**THE PROBLEM:**
In the material below, find each line holding the string "brick" and copy it.

**DATA SEGMENT:**
|---|
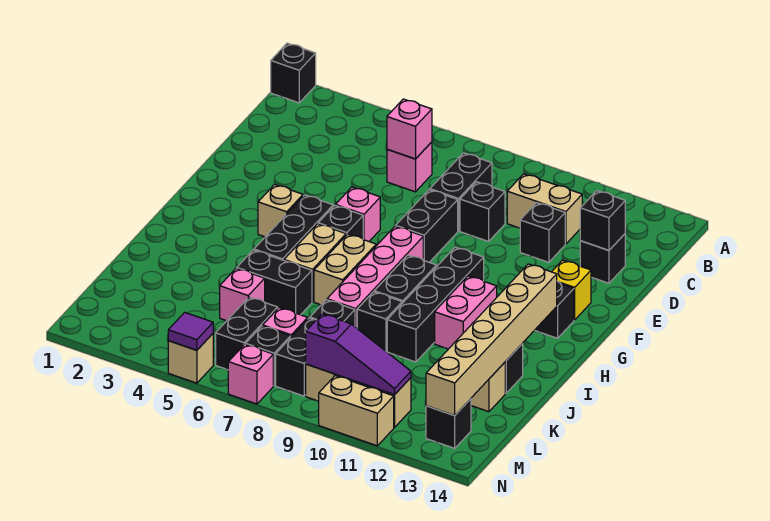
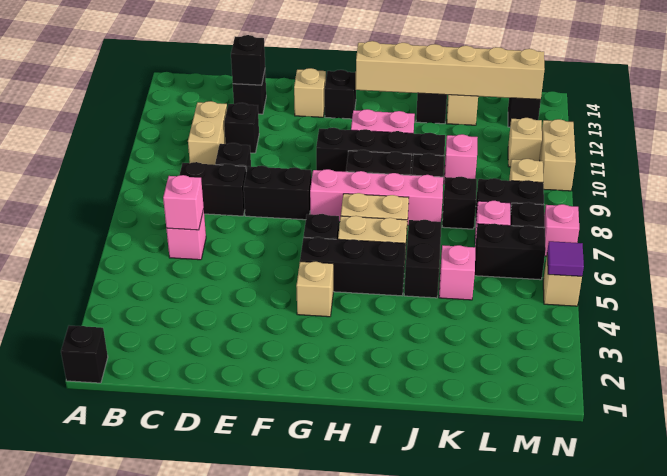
pink brick F6 level 1 -> pink brick K10 level 1
yellow brick F13 level 1 -> tan brick F13 level 1
purple slope M9:M11 level 2 top 9 -> none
|---|
**COMPLETED TASK:**
pink brick F6 level 1 -> pink brick K10 level 1
yellow brick F13 level 1 -> tan brick F13 level 1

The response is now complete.